◆ Problem to work on
Nothing but the lines from the start of the entries below through the line containing "(512, 537) = (450, 729): purple" should appear in the answer, copied exactly and free of pictures.

◆ Recorded data
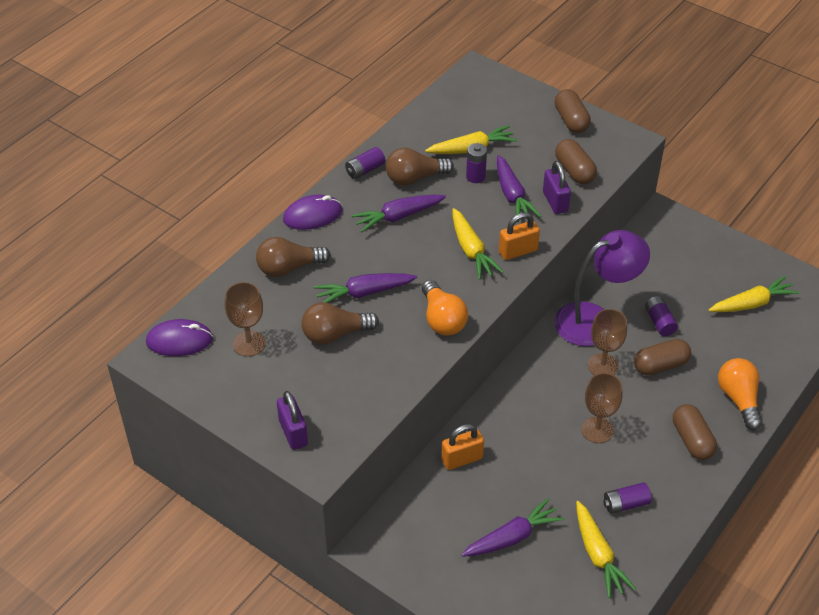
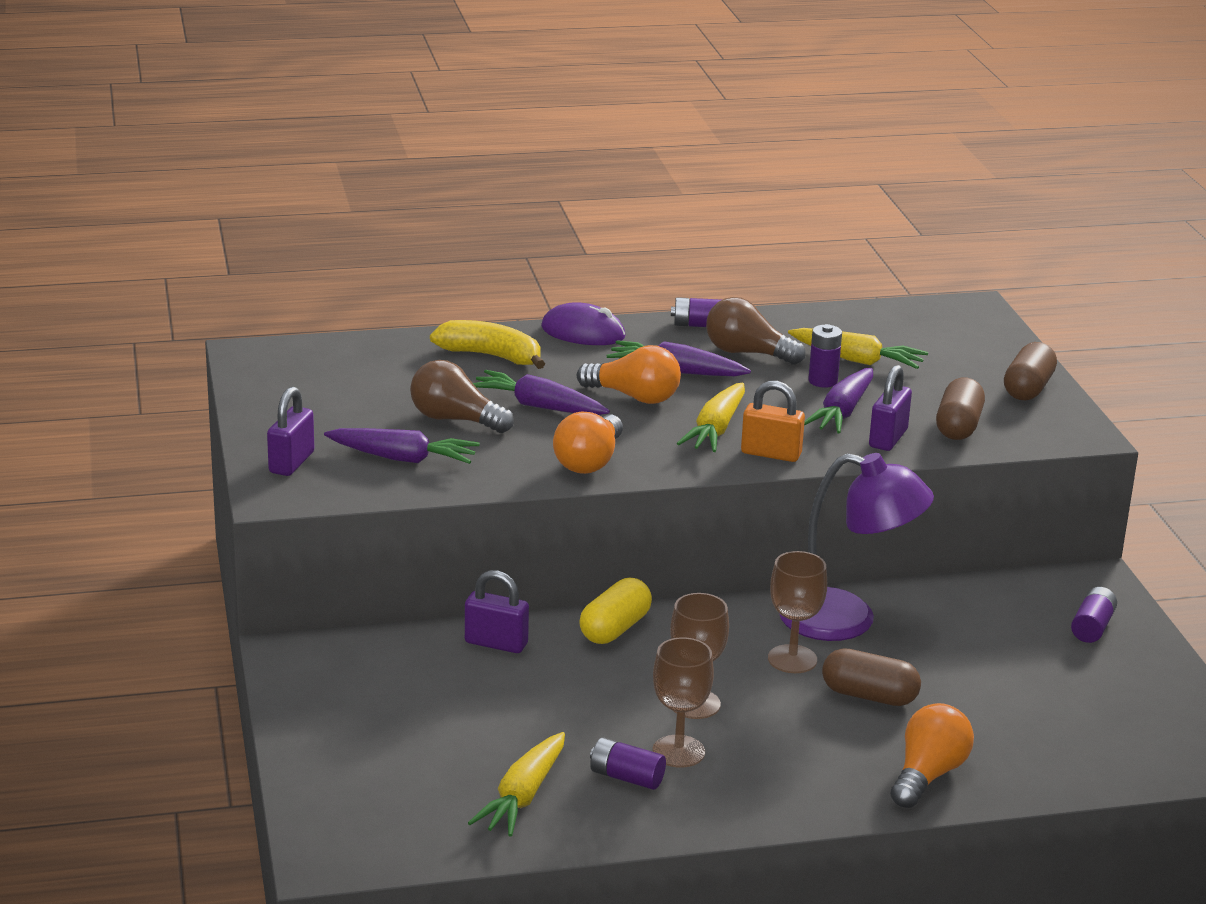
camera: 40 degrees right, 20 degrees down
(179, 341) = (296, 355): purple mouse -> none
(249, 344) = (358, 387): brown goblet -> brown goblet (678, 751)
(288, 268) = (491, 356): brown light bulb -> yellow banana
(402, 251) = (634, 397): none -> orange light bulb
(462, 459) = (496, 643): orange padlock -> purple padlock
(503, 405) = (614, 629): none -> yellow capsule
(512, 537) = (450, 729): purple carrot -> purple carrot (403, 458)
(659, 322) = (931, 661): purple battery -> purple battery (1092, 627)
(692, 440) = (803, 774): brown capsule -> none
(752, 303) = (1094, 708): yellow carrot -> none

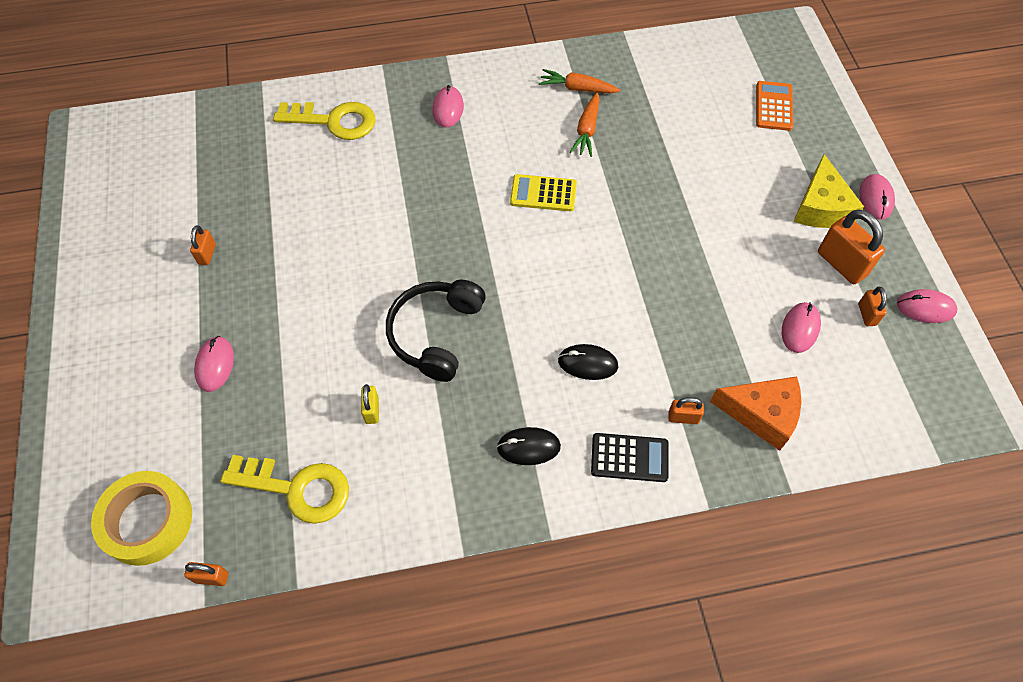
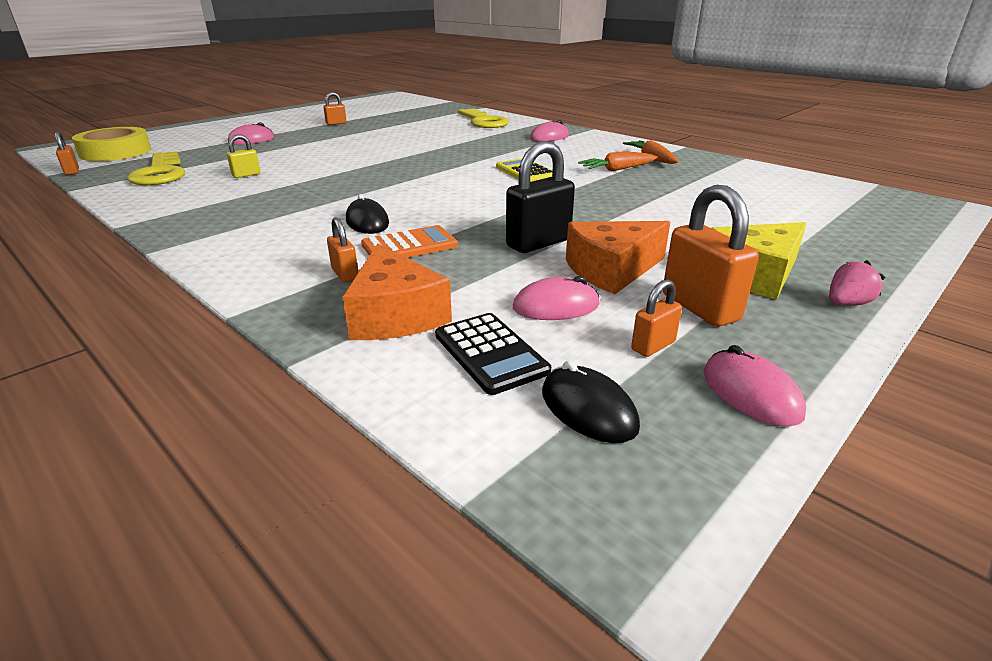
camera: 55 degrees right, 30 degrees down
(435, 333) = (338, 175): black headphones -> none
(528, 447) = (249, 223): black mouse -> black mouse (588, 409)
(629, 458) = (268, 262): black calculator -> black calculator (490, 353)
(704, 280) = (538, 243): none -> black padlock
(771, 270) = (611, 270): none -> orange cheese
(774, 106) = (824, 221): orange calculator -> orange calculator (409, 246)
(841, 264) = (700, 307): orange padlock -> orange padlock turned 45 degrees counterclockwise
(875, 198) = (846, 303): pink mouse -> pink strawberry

◆ Output for this task
camera: 40 degrees right, 20 degrees down
(179, 341) = (296, 355): purple mouse -> none
(249, 344) = (358, 387): brown goblet -> brown goblet (678, 751)
(288, 268) = (491, 356): brown light bulb -> yellow banana
(402, 251) = (634, 397): none -> orange light bulb
(462, 459) = (496, 643): orange padlock -> purple padlock
(503, 405) = (614, 629): none -> yellow capsule
(512, 537) = (450, 729): purple carrot -> purple carrot (403, 458)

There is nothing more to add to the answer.